[Coordinate-based object records]
++++++++
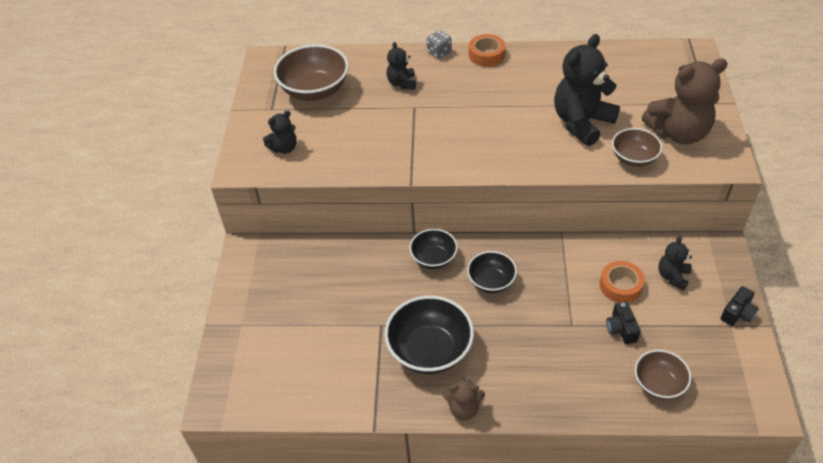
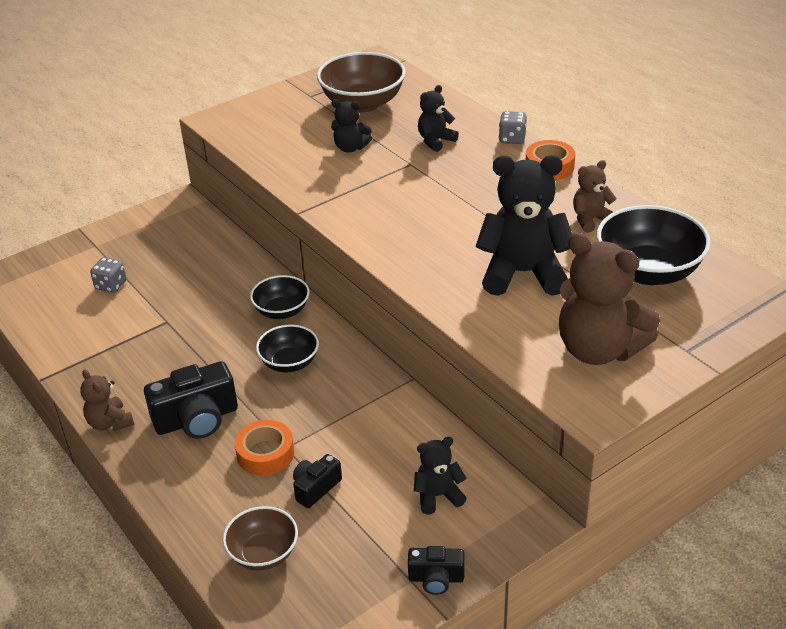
camera: 50 degrees right, 10 degrees down
black teddy bear [263,110,297,154] -> black teddy bear moved to [331,99,372,153]
black bowl [384,296,474,374] -> black bowl moved to [597,205,711,285]
orange tape [600,261,645,303] -> orange tape moved to [235,420,294,476]
brown bowl [612,128,662,167] -> none
none -> grey dice [90,257,127,293]
none -> black camera [144,361,238,439]
none -> brown teddy bear [573,160,617,233]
++++++++
### EXERCISE DETAILS:
The entries are to be written out again exactly, though without any images.

### FINAL ANSWER:
camera: 50 degrees right, 10 degrees down
black teddy bear [263,110,297,154] -> black teddy bear moved to [331,99,372,153]
black bowl [384,296,474,374] -> black bowl moved to [597,205,711,285]
orange tape [600,261,645,303] -> orange tape moved to [235,420,294,476]
brown bowl [612,128,662,167] -> none
none -> grey dice [90,257,127,293]
none -> black camera [144,361,238,439]
none -> brown teddy bear [573,160,617,233]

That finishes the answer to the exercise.